* _PROBLEM TO WORK ON_: Every entry below should be repeated exactly; the pictures should not.

(Image change detection data)
————————
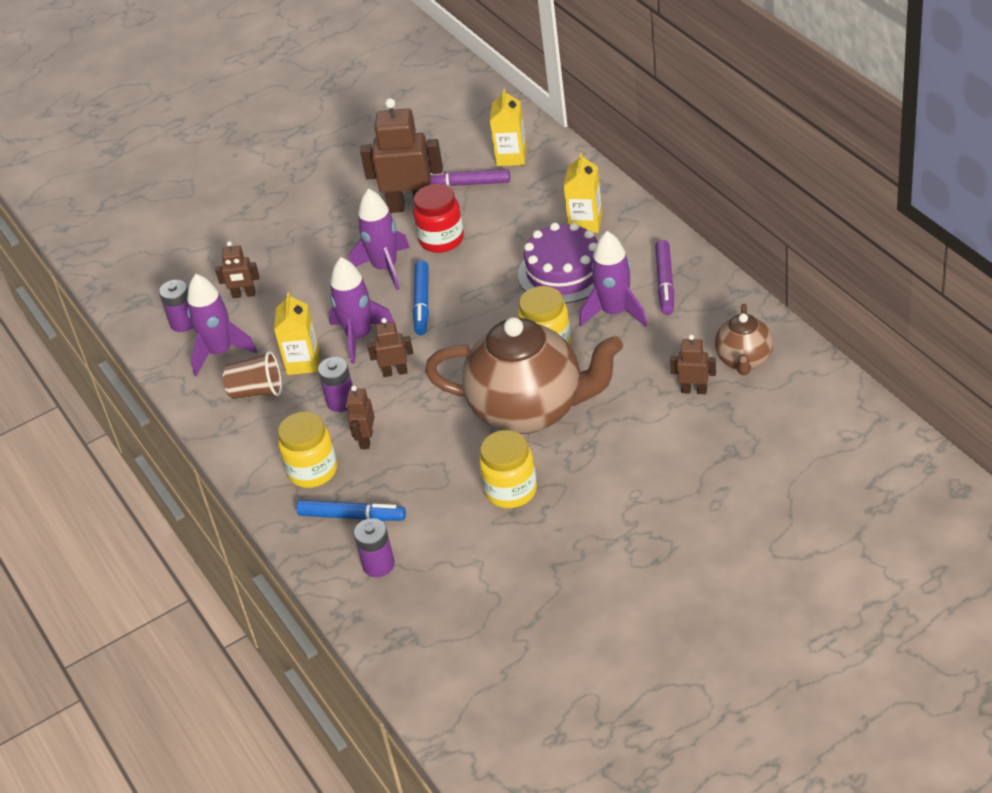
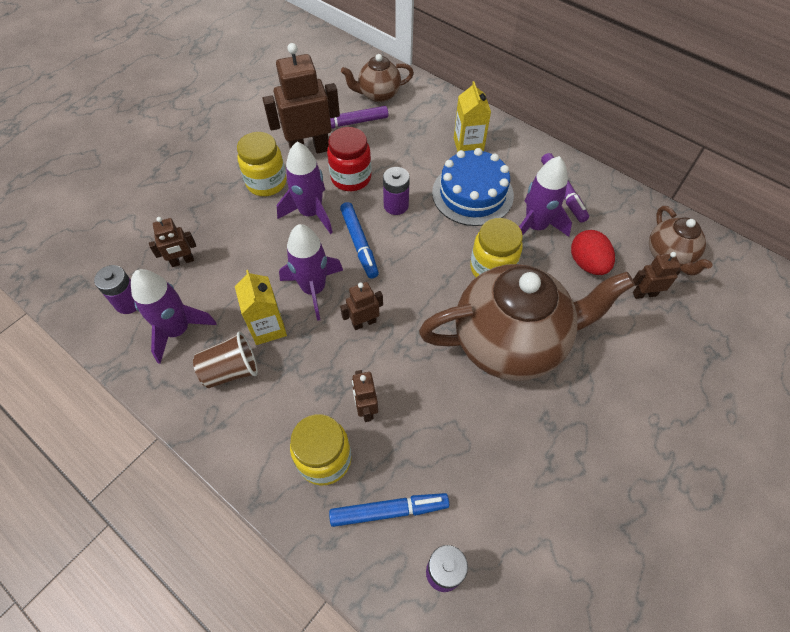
camera: 25 degrees left, 15 degrees up
purple battery [318,357,353,412] -> purple battery moved to [383,167,410,215]
yellow jar [479,430,537,508] -> yellow jar moved to [237,132,287,196]
yellow carton [490,88,527,166] -> brown teapot [341,54,414,102]
purple cake [518,223,598,304] -> blue cake [432,148,514,226]
none -> red egg [571,230,615,275]

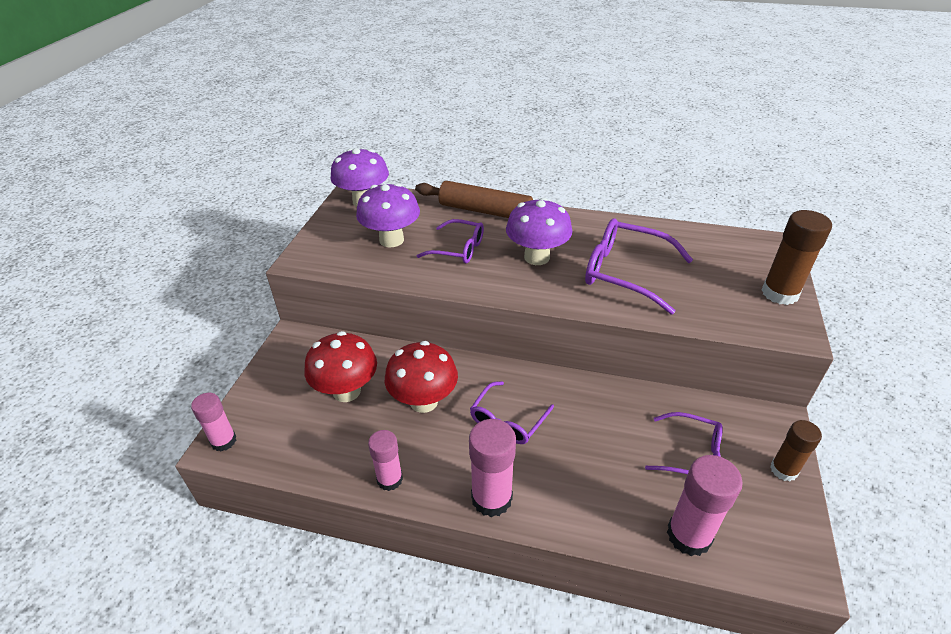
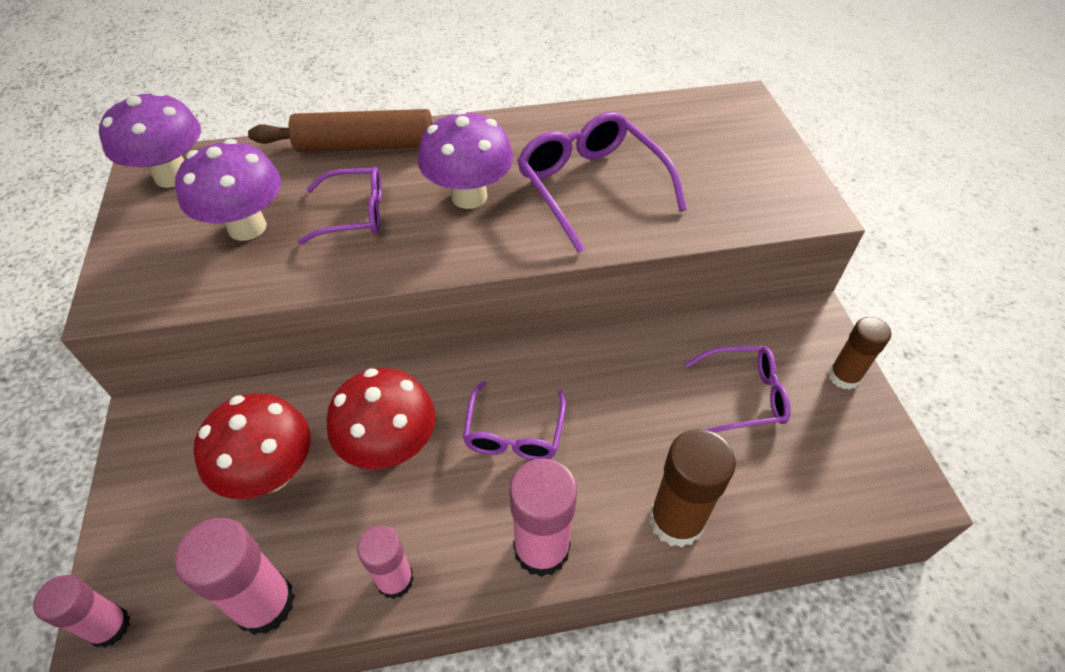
camera: 25 degrees left, 10 degrees up
purple glasses [585,218,693,315] -> purple glasses turned 60 degrees clockwise [517,112,687,253]
pink glue stick [667,455,743,556] -> pink glue stick moved to [175,518,295,635]
brown glue stick [761,210,832,305] -> brown glue stick moved to [649,429,736,548]

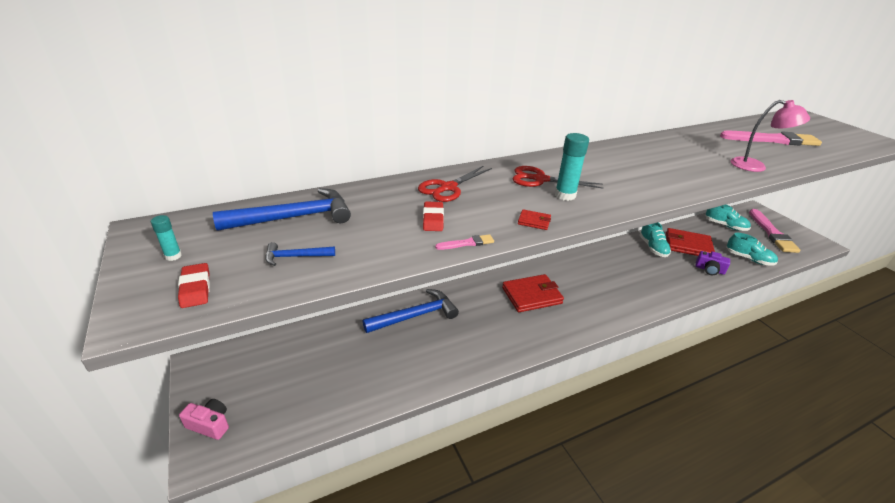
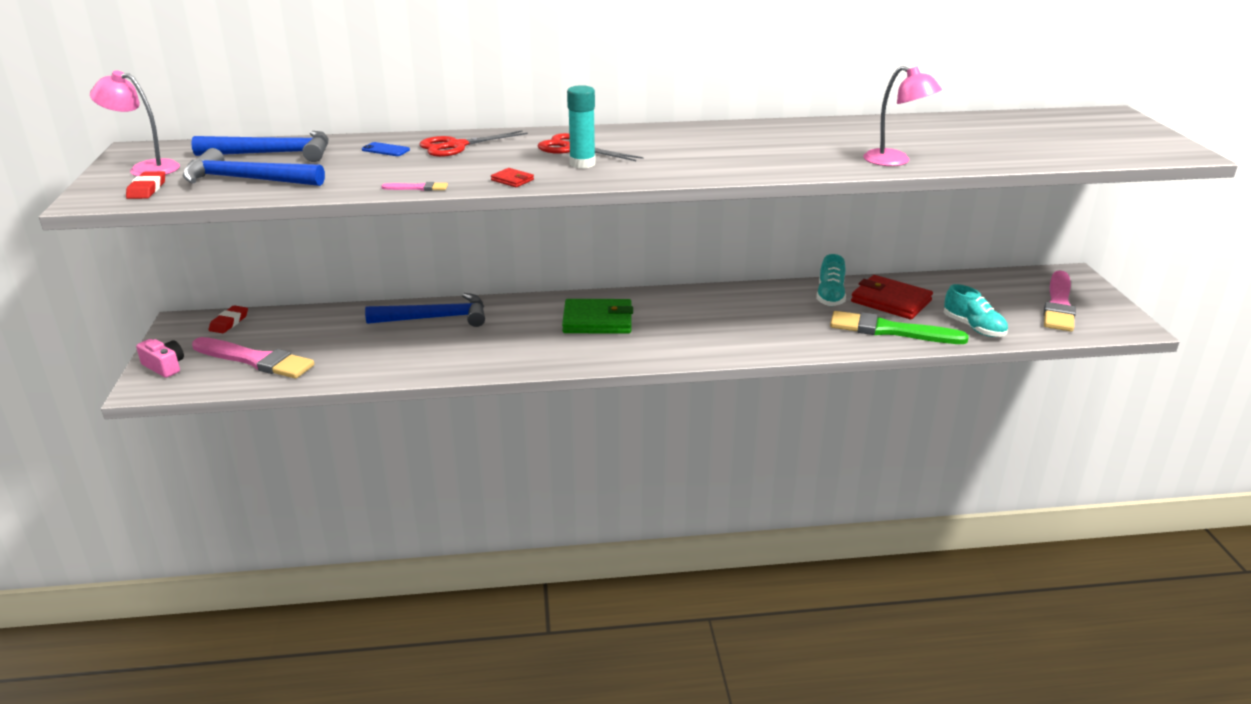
camera: 20 degrees right, 5 degrees down
turquoise glue stick [151,215,182,261] -> pink lamp [90,70,180,176]
blue hammer [265,242,335,266] -> blue hammer [183,148,325,186], size x2.07
red eraser [423,202,444,231] -> red eraser moved to [209,305,248,333]
red wallet [502,274,564,312] -> green wallet [562,299,633,334]
purple camera [696,251,730,275] -> green brush [830,311,969,344]
turquoise shoe [705,204,751,231] -> none
pink brush [720,131,822,146] -> pink brush moved to [192,337,314,379]
none -> blue phone [362,142,410,156]

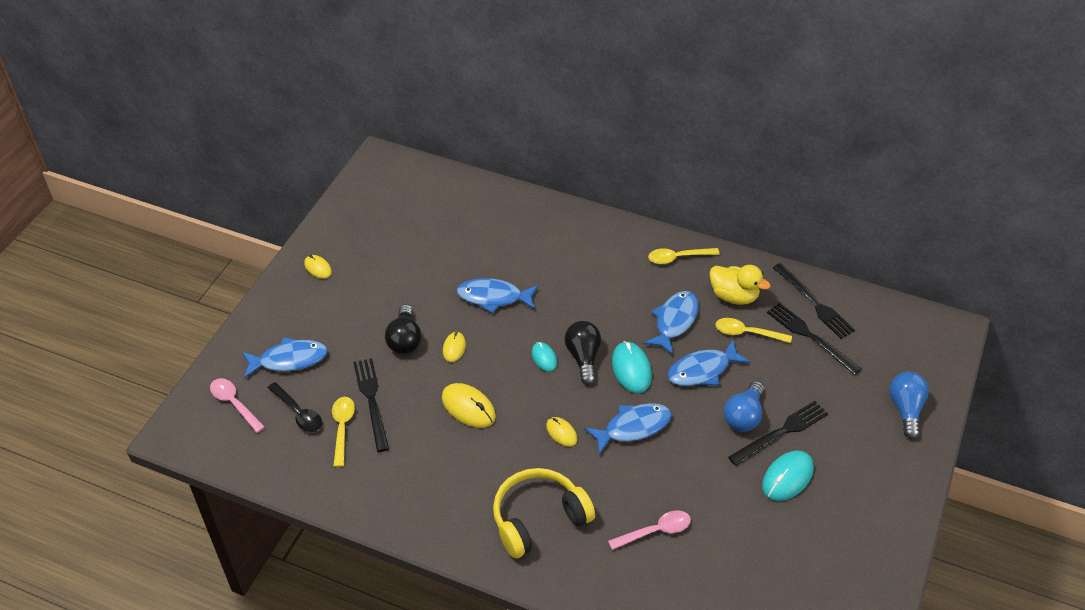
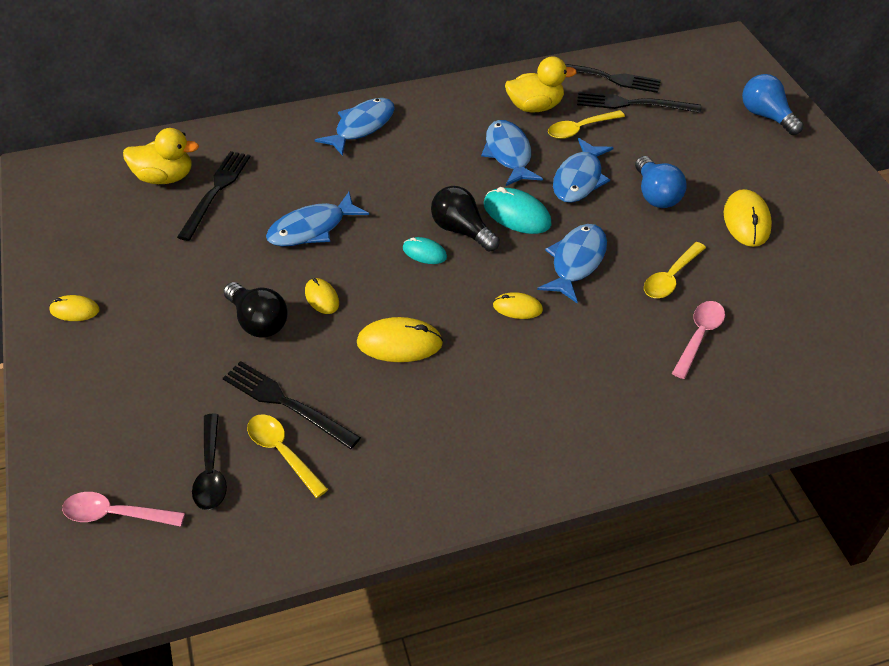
camera: 40 degrees left, 0 degrees up
blue fish [242,337,328,378] -> blue fish moved to [315,98,395,156]
black spoon [268,382,322,432] -> black spoon turned 75 degrees clockwise [192,413,227,510]
yellow headphones [493,468,595,559] -> none
yellow spoon [648,248,720,264] -> yellow spoon moved to [644,242,706,298]
black fork [728,401,828,466] -> black fork moved to [177,151,251,241]
turquoise mouse [762,450,814,501] -> yellow mouse [724,189,772,247]
none -> yellow duck [123,128,199,184]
————————
* _SOLUTION FOR THIS PROBLEM_:
camera: 25 degrees left, 15 degrees up
purple battery [318,357,353,412] -> purple battery moved to [383,167,410,215]
yellow jar [479,430,537,508] -> yellow jar moved to [237,132,287,196]
yellow carton [490,88,527,166] -> brown teapot [341,54,414,102]
purple cake [518,223,598,304] -> blue cake [432,148,514,226]
none -> red egg [571,230,615,275]

camera: 25 degrees left, 10 degrees up
purple glasses [585,218,693,315] -> purple glasses turned 60 degrees clockwise [517,112,687,253]
pink glue stick [667,455,743,556] -> pink glue stick moved to [175,518,295,635]
brown glue stick [761,210,832,305] -> brown glue stick moved to [649,429,736,548]

camera: 20 degrees right, 5 degrees down
turquoise glue stick [151,215,182,261] -> pink lamp [90,70,180,176]
blue hammer [265,242,335,266] -> blue hammer [183,148,325,186], size x2.07
red eraser [423,202,444,231] -> red eraser moved to [209,305,248,333]
red wallet [502,274,564,312] -> green wallet [562,299,633,334]
purple camera [696,251,730,275] -> green brush [830,311,969,344]
turquoise shoe [705,204,751,231] -> none
pink brush [720,131,822,146] -> pink brush moved to [192,337,314,379]
none -> blue phone [362,142,410,156]

camera: 40 degrees left, 0 degrees up
blue fish [242,337,328,378] -> blue fish moved to [315,98,395,156]
black spoon [268,382,322,432] -> black spoon turned 75 degrees clockwise [192,413,227,510]
yellow headphones [493,468,595,559] -> none
yellow spoon [648,248,720,264] -> yellow spoon moved to [644,242,706,298]
black fork [728,401,828,466] -> black fork moved to [177,151,251,241]
turquoise mouse [762,450,814,501] -> yellow mouse [724,189,772,247]
none -> yellow duck [123,128,199,184]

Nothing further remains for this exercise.